WHAT IS EXPECTED - An exact copy of the entries is required, excluding any pictures.
○ ○ ○ ○ ○ ○ ○
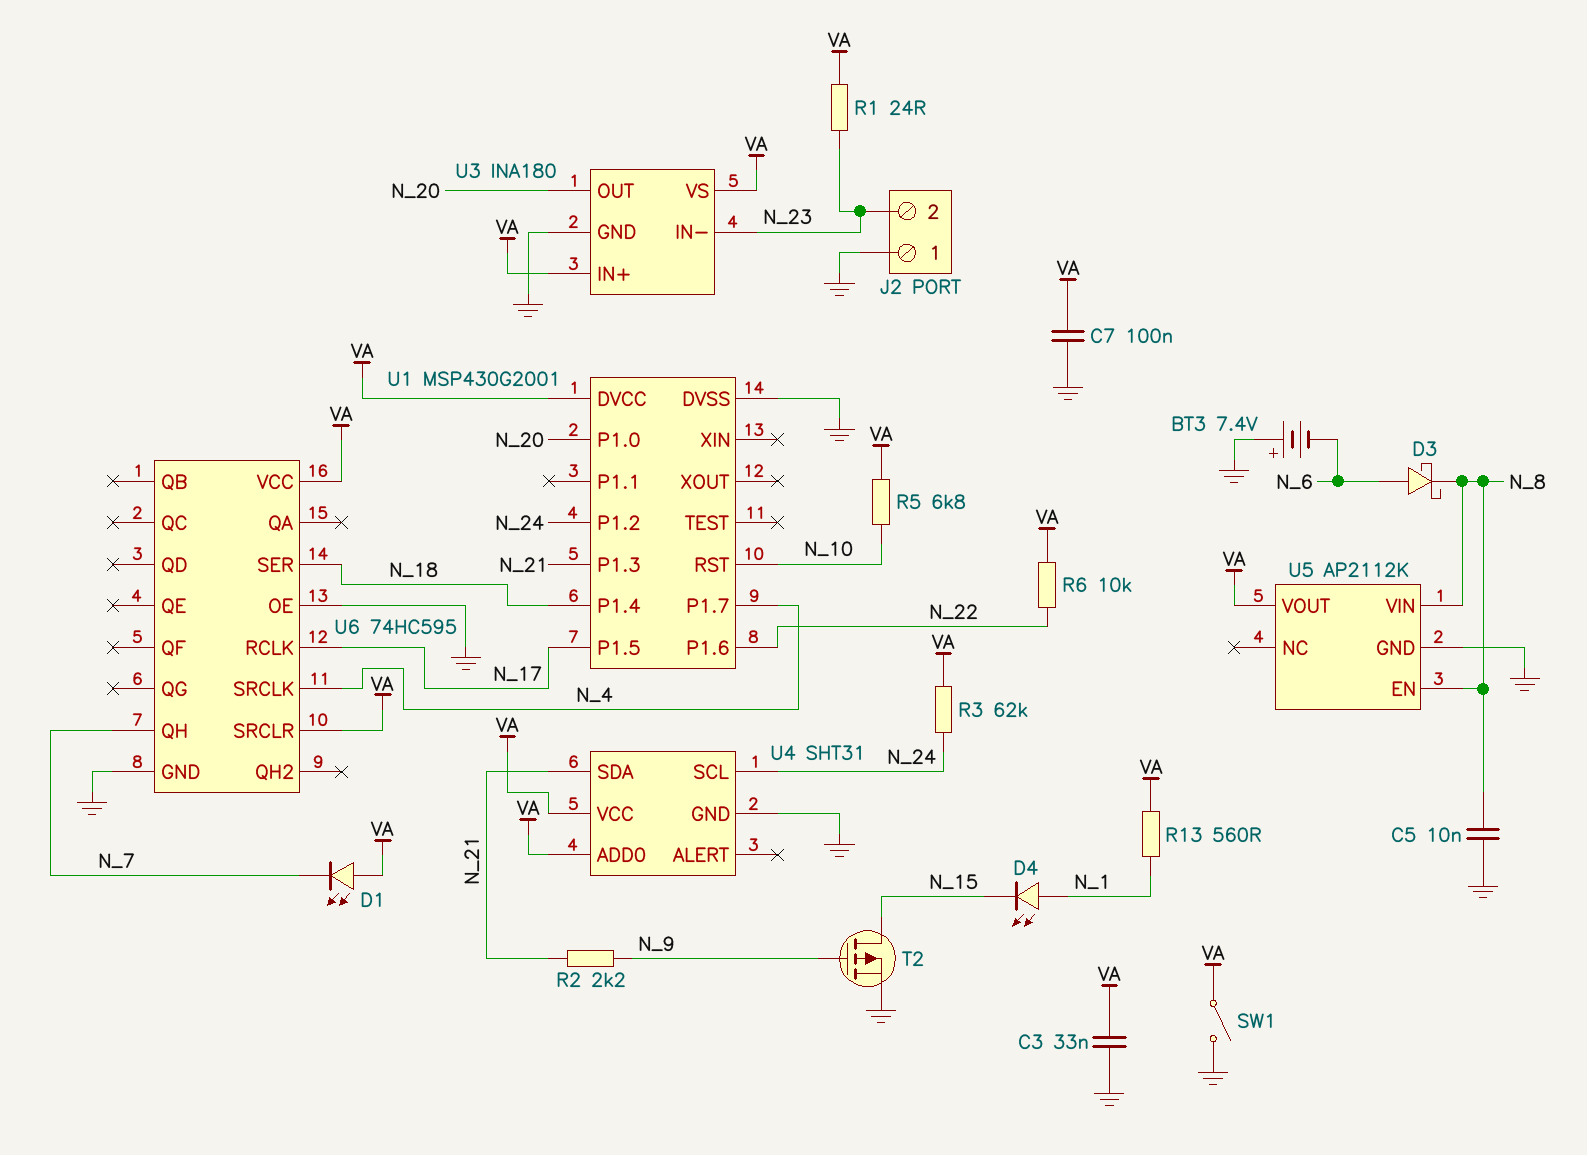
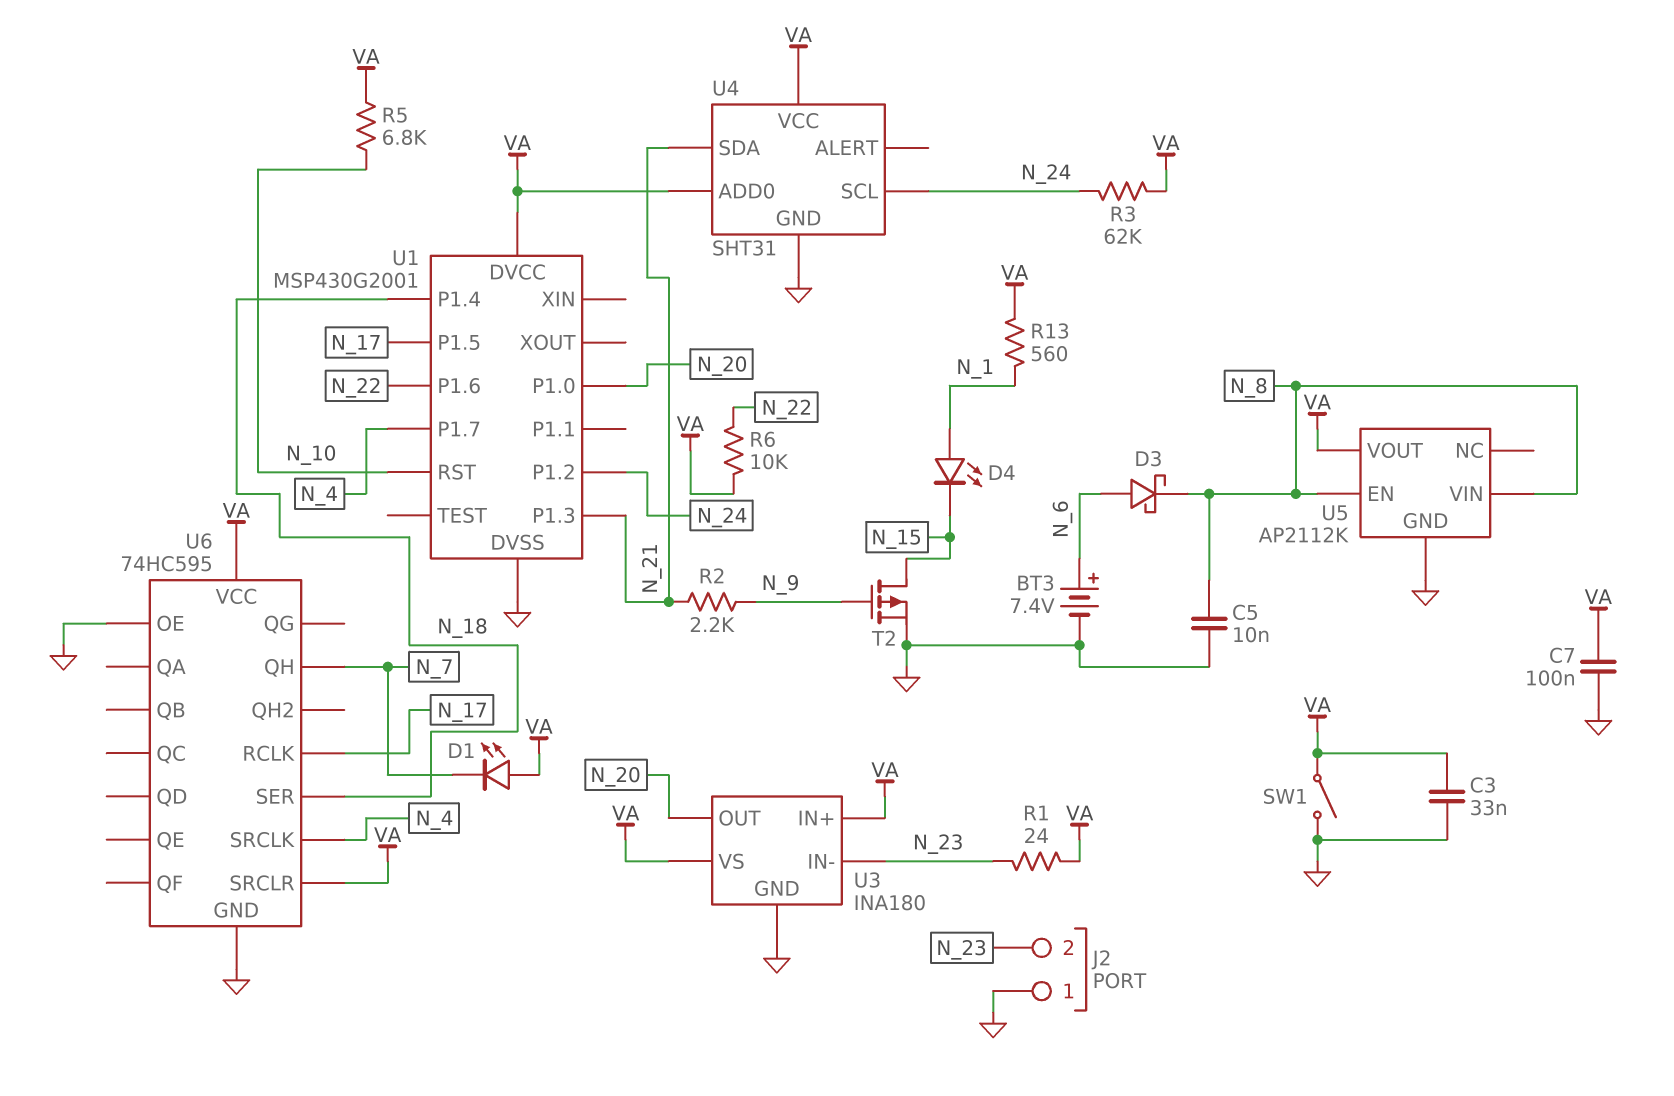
BT3: 7.4V (plus GND, minus N_6) -> 7.4V (plus N_6, minus GND)

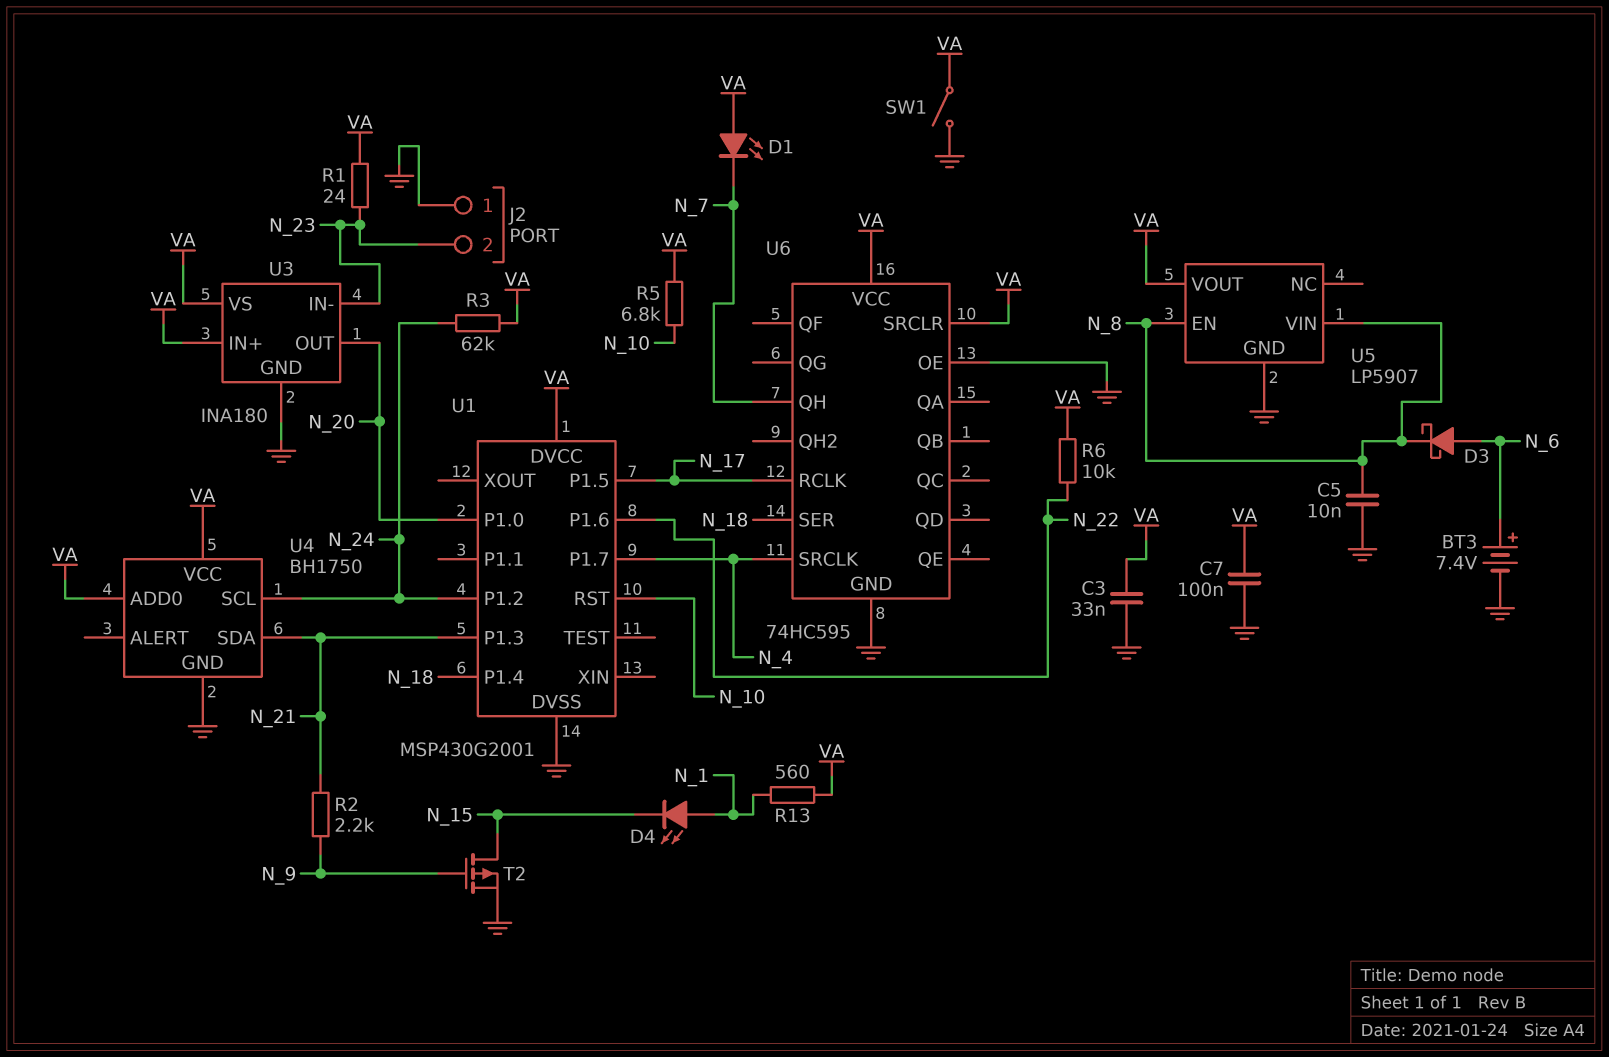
U4: SHT31 -> BH1750
U5: AP2112K -> LP5907

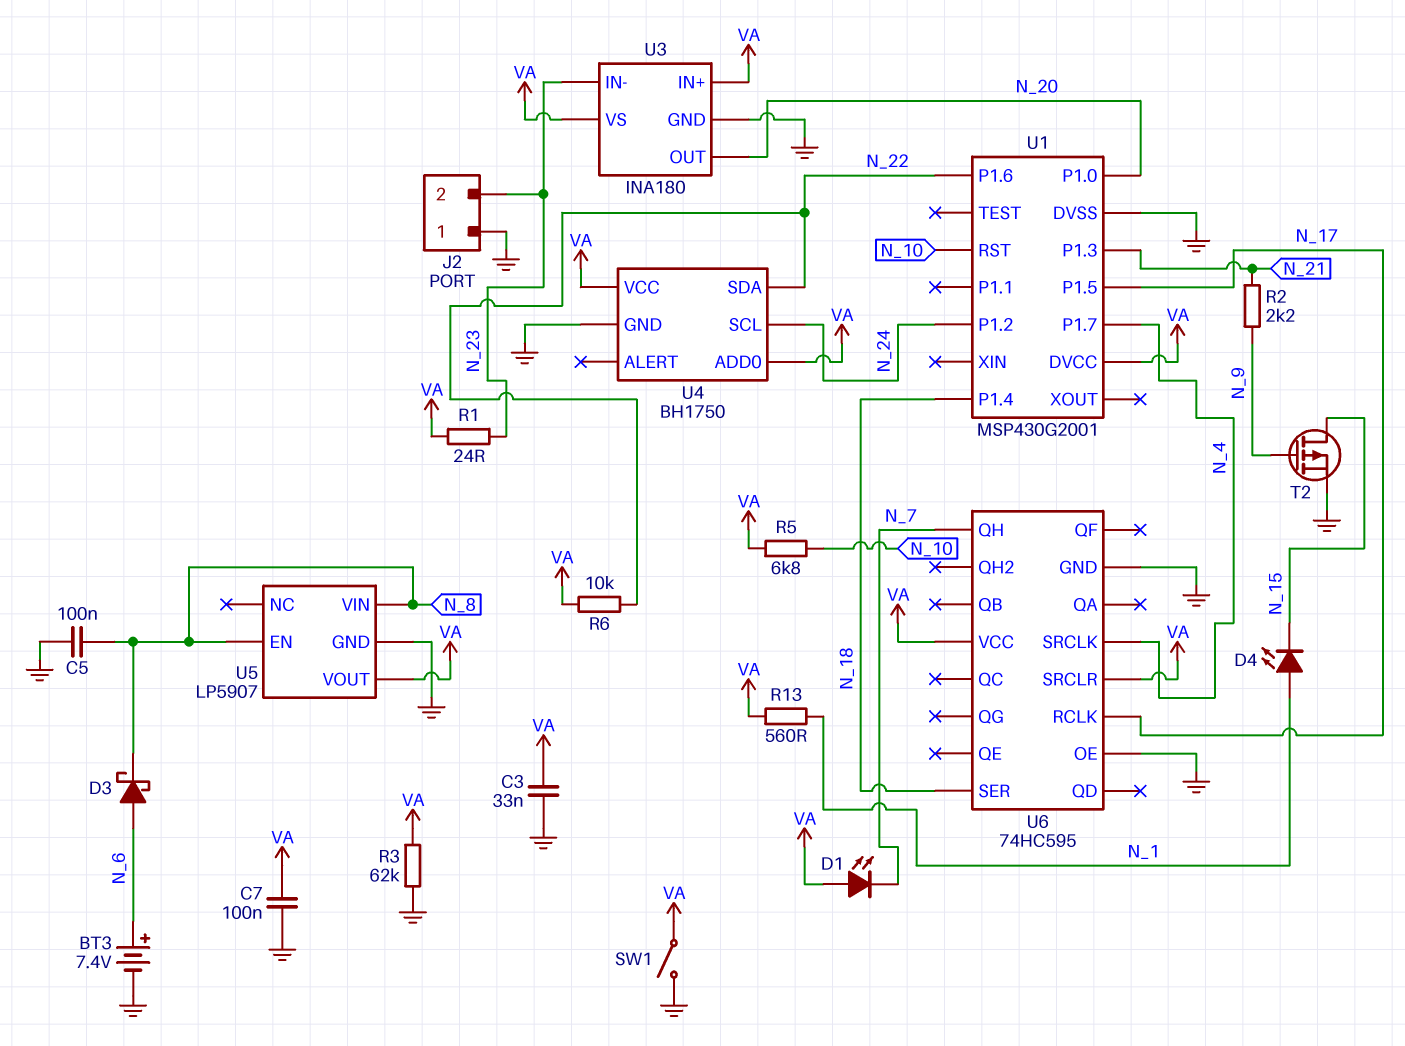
C5: 10nF (GND, N_8) -> 100nF (GND, N_8)
R3: 62k (N_24, VA) -> 62k (GND, VA)
U4 pin SDA: N_21 -> N_22

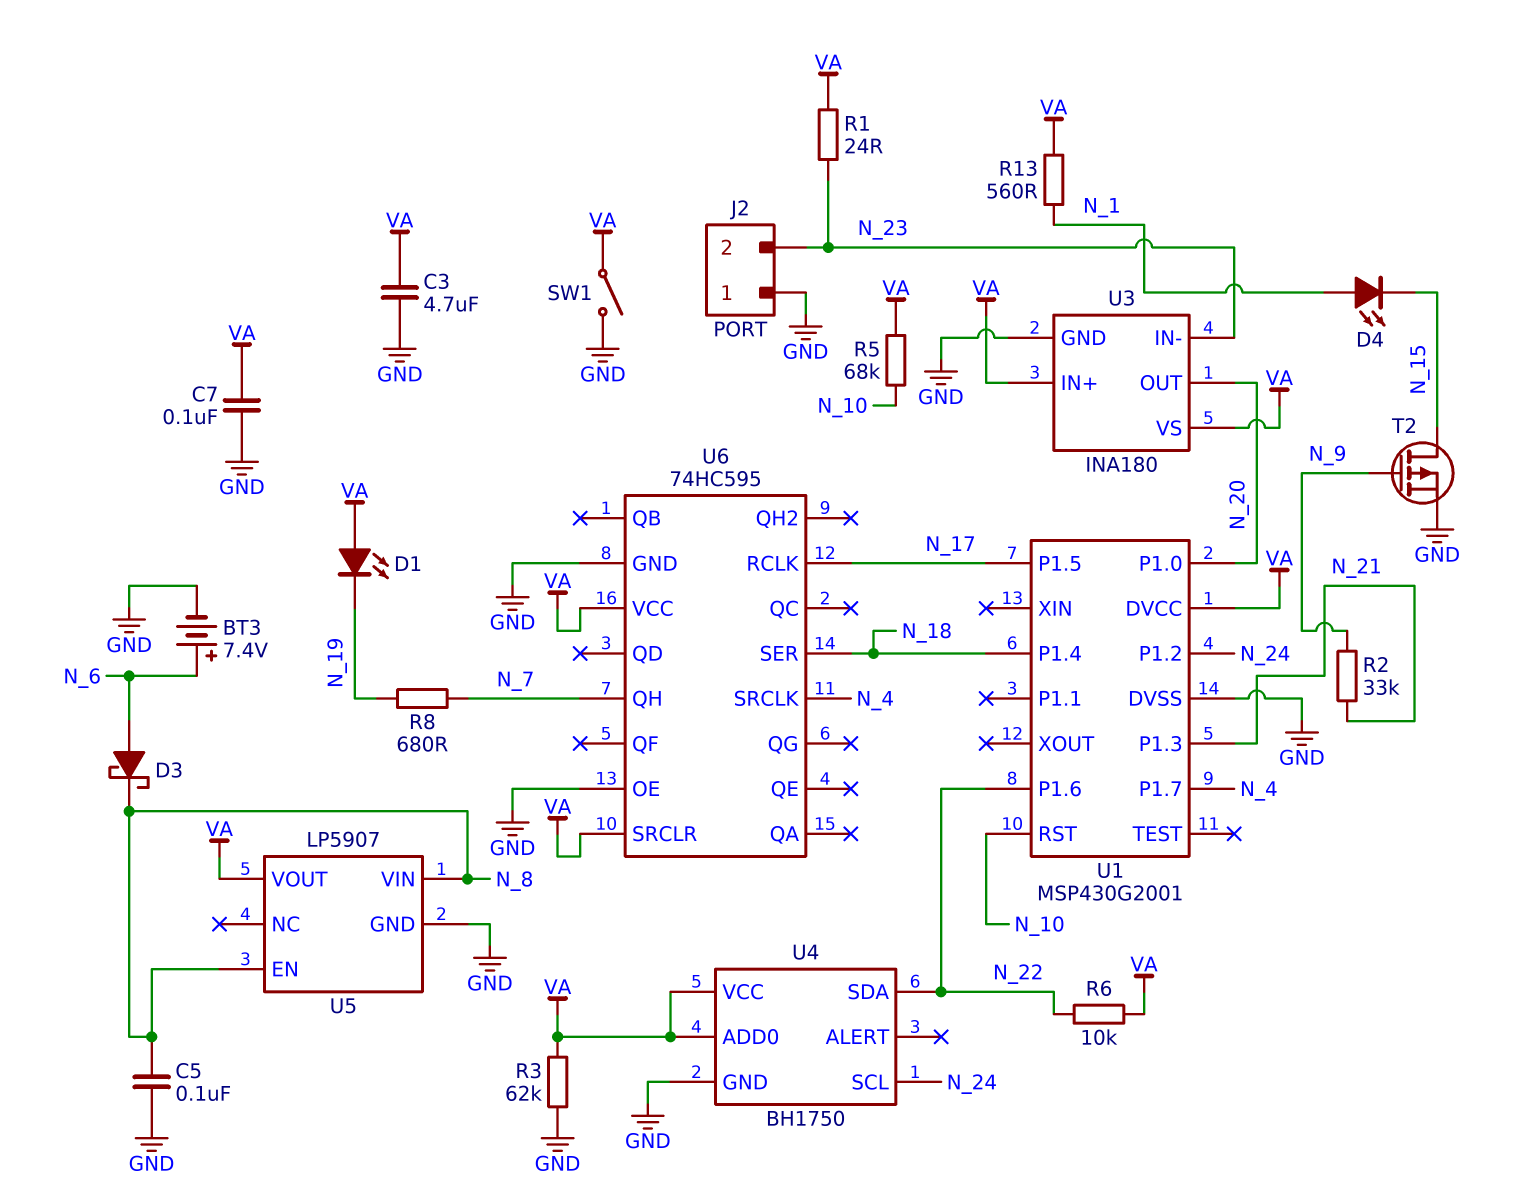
C3: 33nF (GND, VA) -> 4.7uF (GND, VA)
D1: LED (A VA, K N_7) -> LED (A VA, K N_19)
R2: 2.2k (N_9, N_21) -> 33k (N_9, N_21)
R5: 6.8k (N_10, VA) -> 68k (N_10, VA)
R8: none -> 680 (N_7, N_19)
○ ○ ○ ○ ○ ○ ○
YOUR RESPONSE -
BT3: 7.4V (plus GND, minus N_6) -> 7.4V (plus N_6, minus GND)

U4: SHT31 -> BH1750
U5: AP2112K -> LP5907

C5: 10nF (GND, N_8) -> 100nF (GND, N_8)
R3: 62k (N_24, VA) -> 62k (GND, VA)
U4 pin SDA: N_21 -> N_22

C3: 33nF (GND, VA) -> 4.7uF (GND, VA)
D1: LED (A VA, K N_7) -> LED (A VA, K N_19)
R2: 2.2k (N_9, N_21) -> 33k (N_9, N_21)
R5: 6.8k (N_10, VA) -> 68k (N_10, VA)
R8: none -> 680 (N_7, N_19)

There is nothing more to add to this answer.